▸ **YOUR ASSIGNMENT**
I need an exact copy of the lines from the one containing "(297, 129) = (175, 474): white" through the end of the records, without any pictures.

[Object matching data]
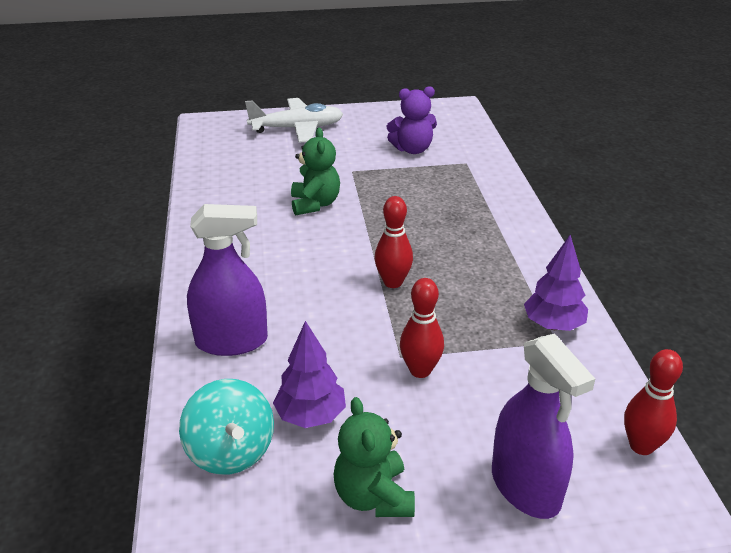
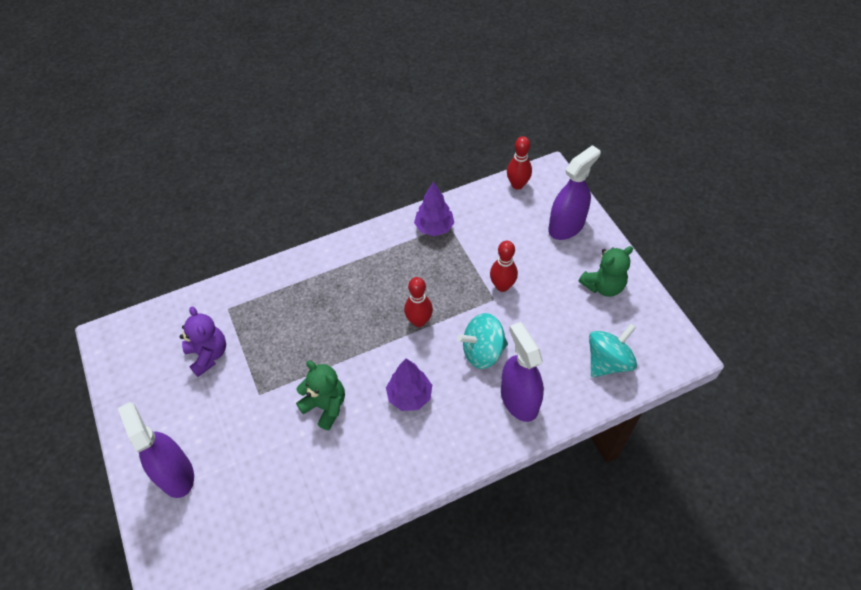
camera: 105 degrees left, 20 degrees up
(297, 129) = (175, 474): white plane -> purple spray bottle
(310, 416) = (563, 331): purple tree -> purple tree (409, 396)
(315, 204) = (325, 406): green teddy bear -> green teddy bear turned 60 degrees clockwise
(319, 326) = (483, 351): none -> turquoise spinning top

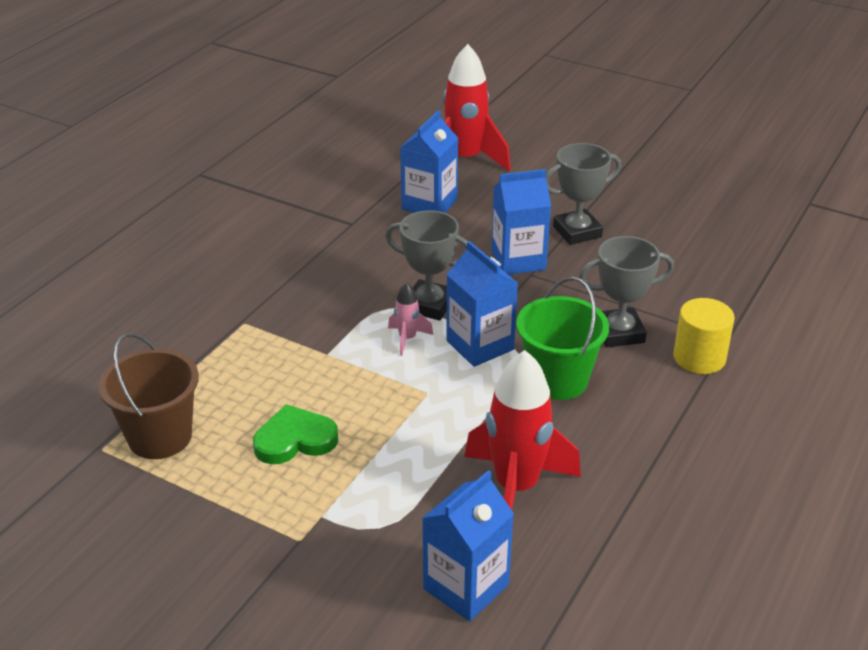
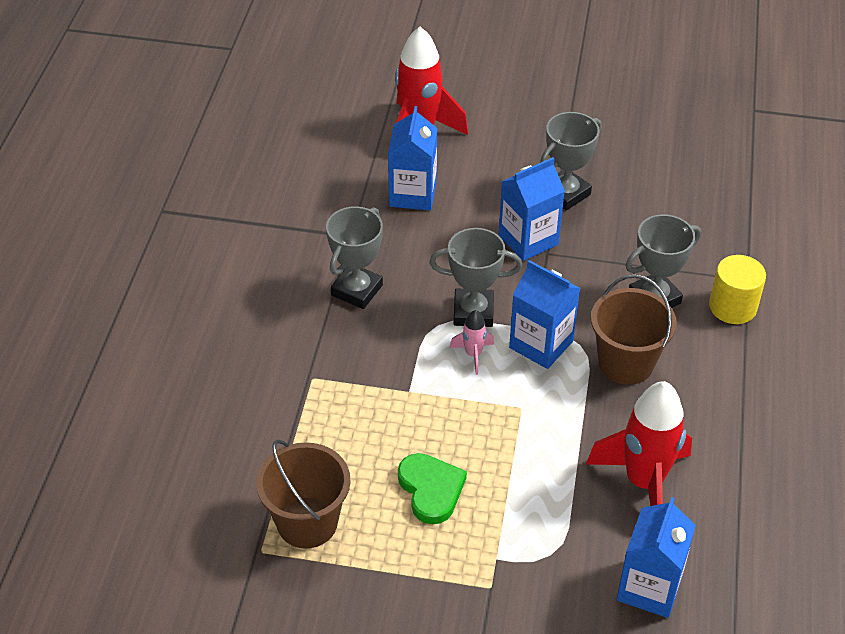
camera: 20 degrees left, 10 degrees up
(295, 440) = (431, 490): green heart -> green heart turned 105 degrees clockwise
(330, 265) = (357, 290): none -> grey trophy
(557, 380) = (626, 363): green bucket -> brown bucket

▸ **WRITTEN RESPONSE**
(297, 129) = (175, 474): white plane -> purple spray bottle
(310, 416) = (563, 331): purple tree -> purple tree (409, 396)
(315, 204) = (325, 406): green teddy bear -> green teddy bear turned 60 degrees clockwise
(319, 326) = (483, 351): none -> turquoise spinning top

camera: 20 degrees left, 10 degrees up
(295, 440) = (431, 490): green heart -> green heart turned 105 degrees clockwise
(330, 265) = (357, 290): none -> grey trophy
(557, 380) = (626, 363): green bucket -> brown bucket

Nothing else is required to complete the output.